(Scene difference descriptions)
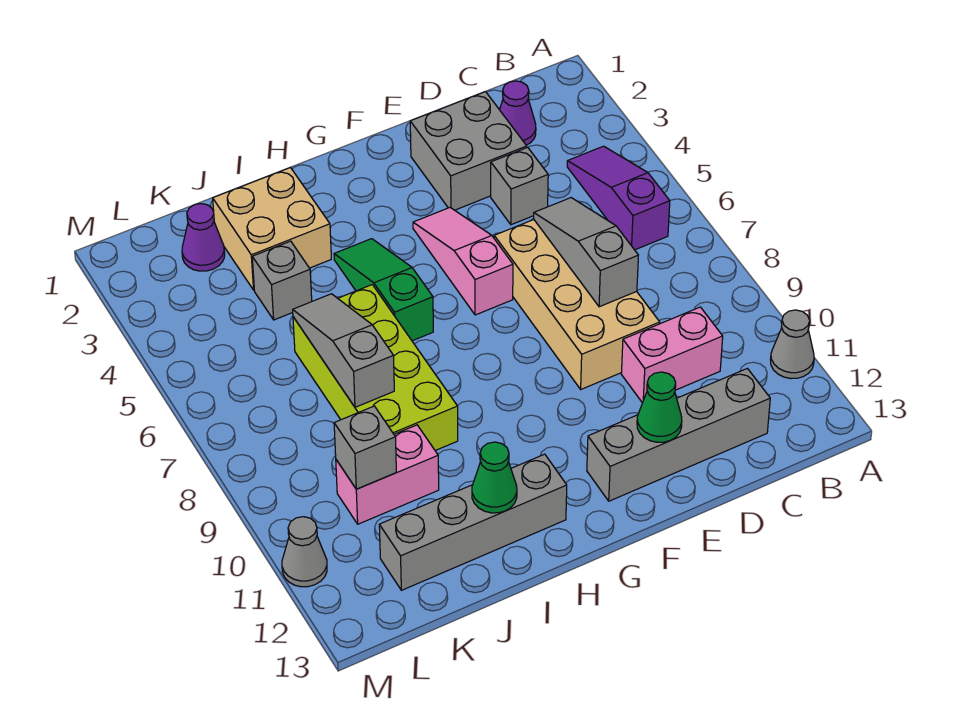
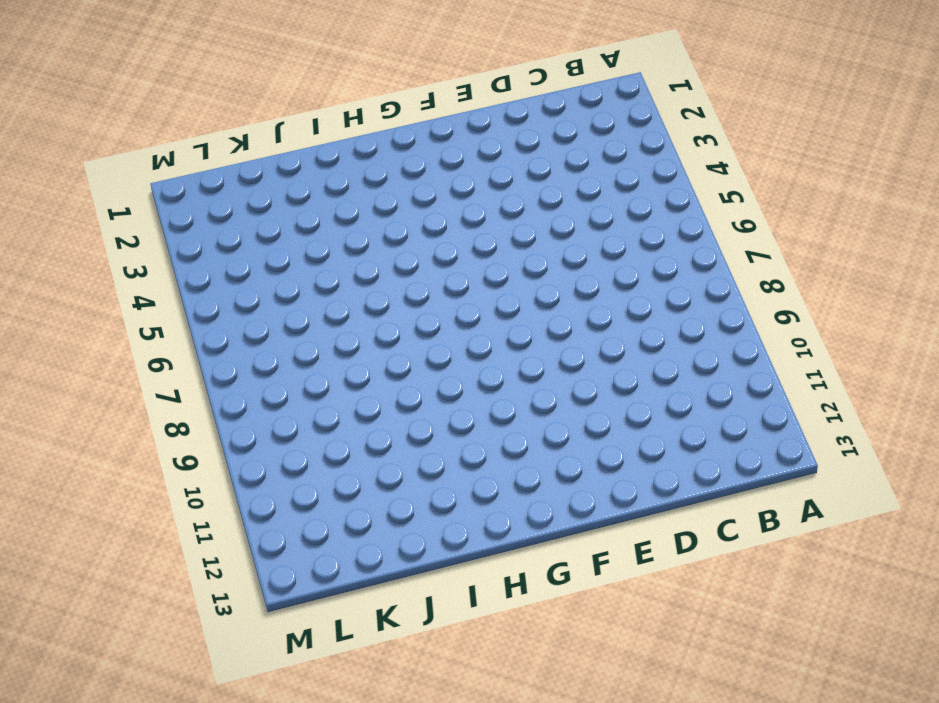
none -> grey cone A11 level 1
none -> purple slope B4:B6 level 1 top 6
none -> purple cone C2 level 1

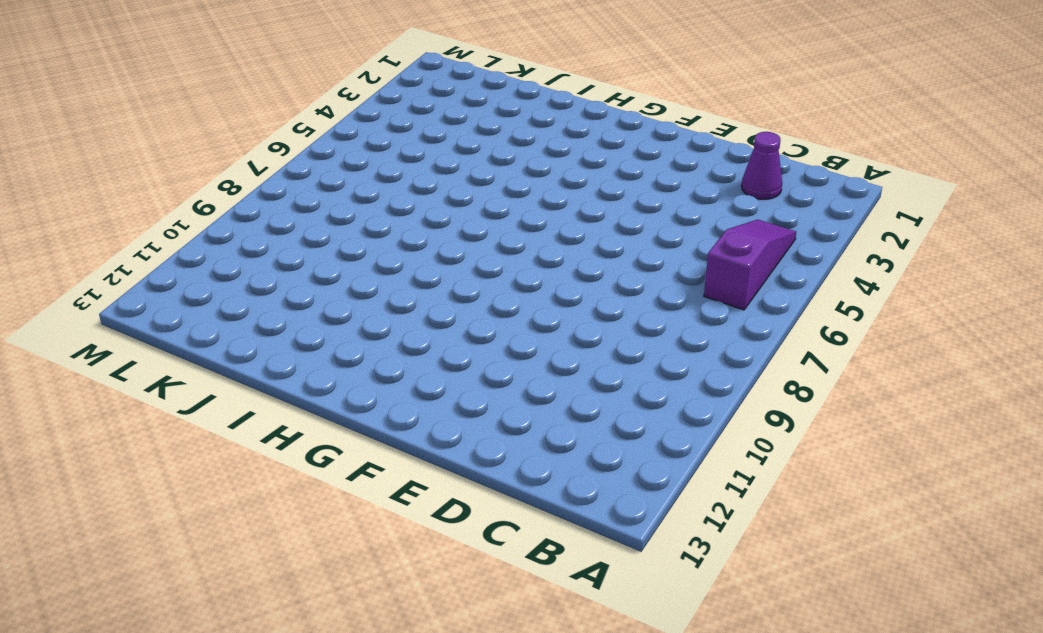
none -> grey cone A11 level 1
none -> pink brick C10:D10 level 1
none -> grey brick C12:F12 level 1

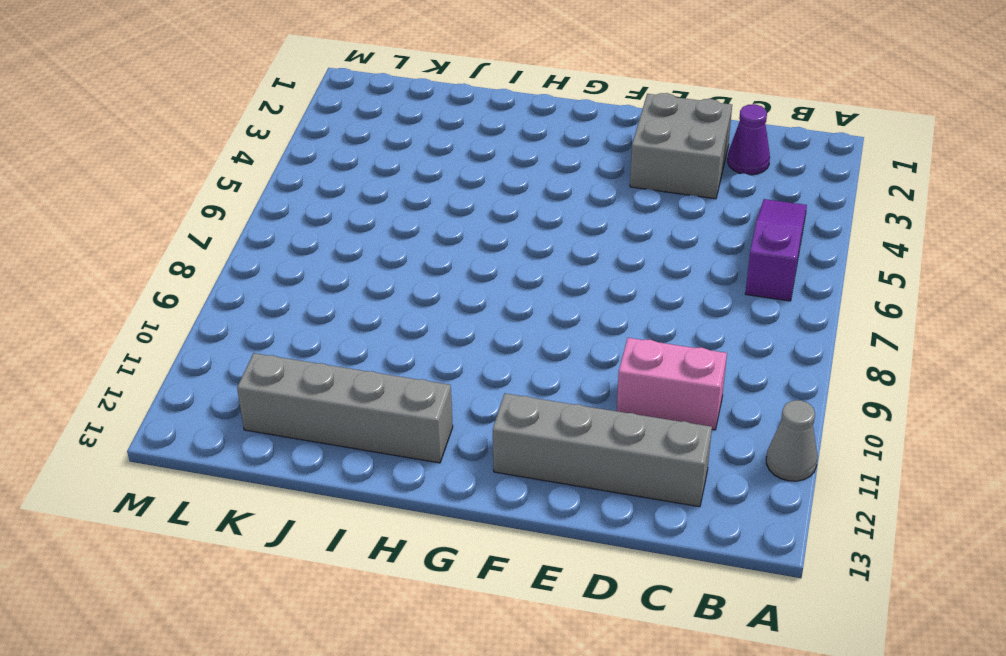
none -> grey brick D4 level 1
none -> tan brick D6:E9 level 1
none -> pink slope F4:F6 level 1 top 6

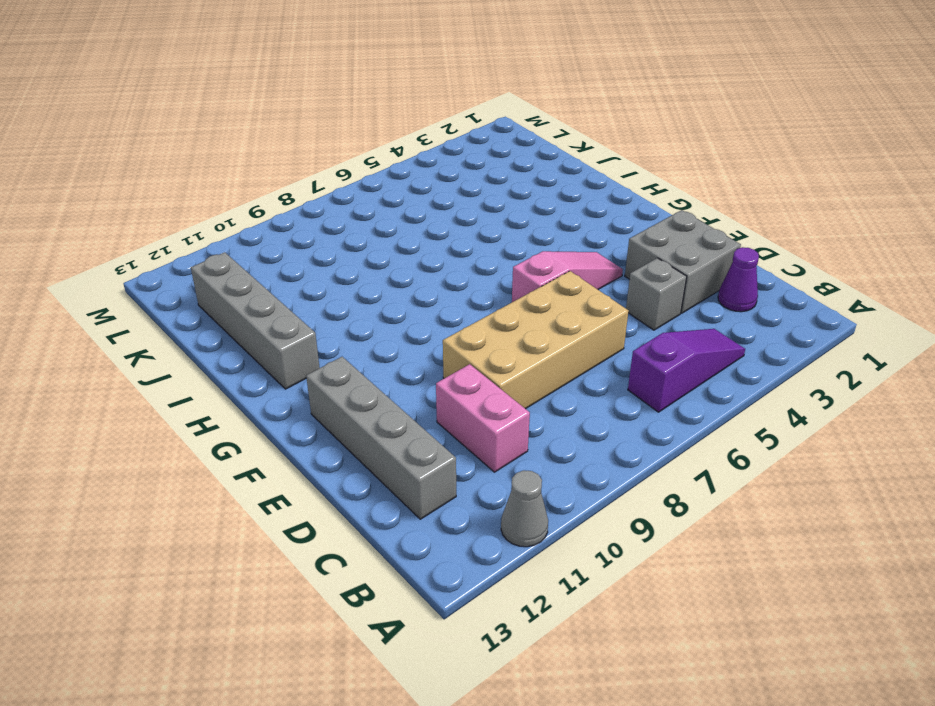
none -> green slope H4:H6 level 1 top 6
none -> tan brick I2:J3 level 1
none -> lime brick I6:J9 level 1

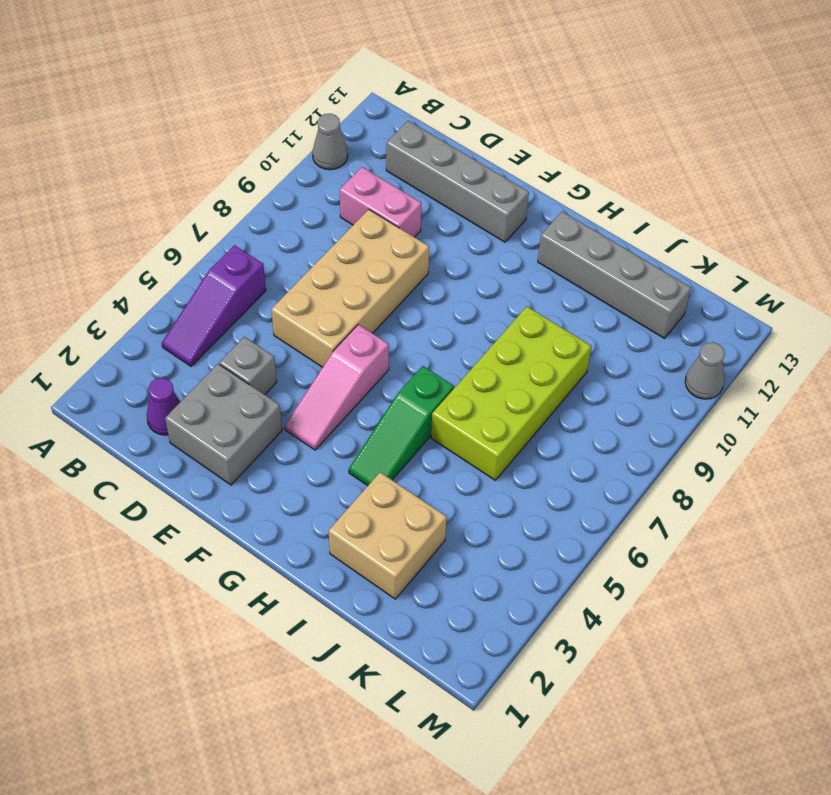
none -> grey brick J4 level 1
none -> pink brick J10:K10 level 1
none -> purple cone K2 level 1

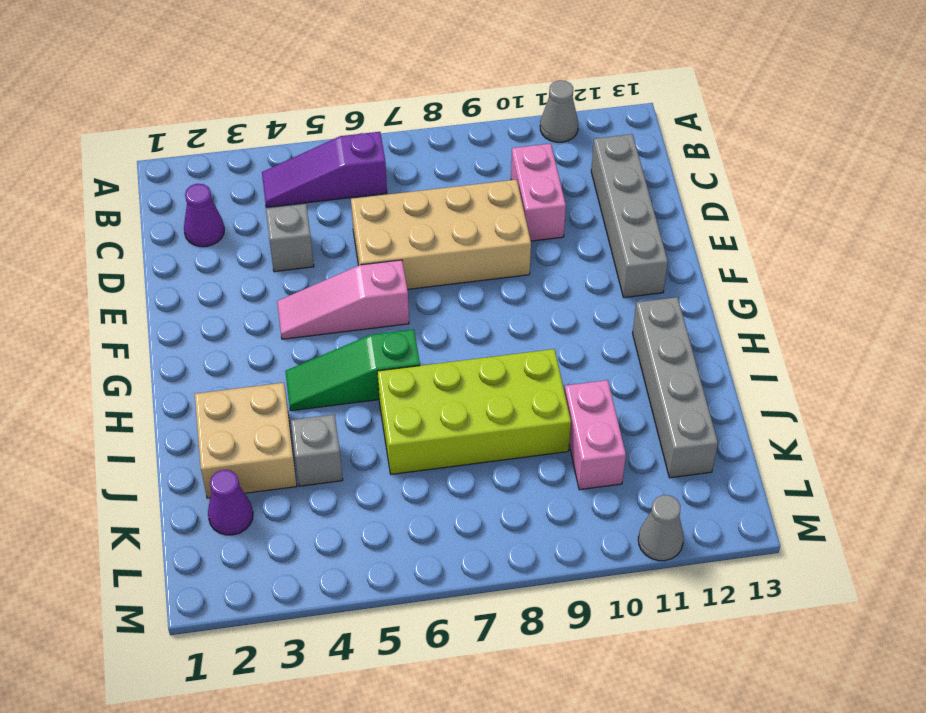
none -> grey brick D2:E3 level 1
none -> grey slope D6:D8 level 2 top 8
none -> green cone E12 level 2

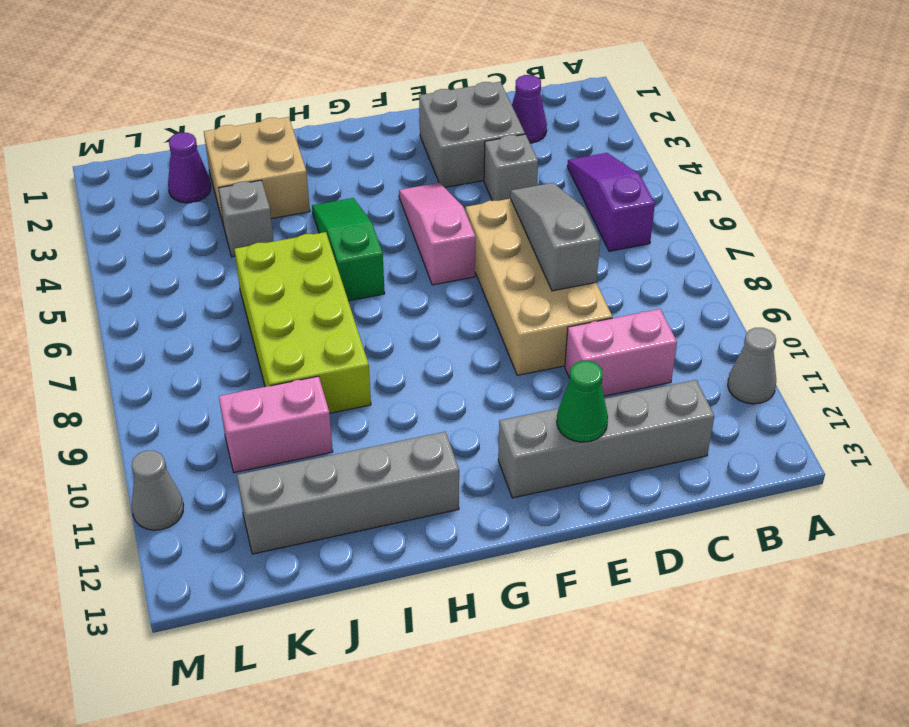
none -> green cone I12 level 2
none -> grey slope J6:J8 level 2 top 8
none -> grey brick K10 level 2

* _Task requirements_
Whenever a line in the records above contains the string "slope", copy that line.

* _Output_
none -> purple slope B4:B6 level 1 top 6
none -> pink slope F4:F6 level 1 top 6
none -> green slope H4:H6 level 1 top 6
none -> grey slope D6:D8 level 2 top 8
none -> grey slope J6:J8 level 2 top 8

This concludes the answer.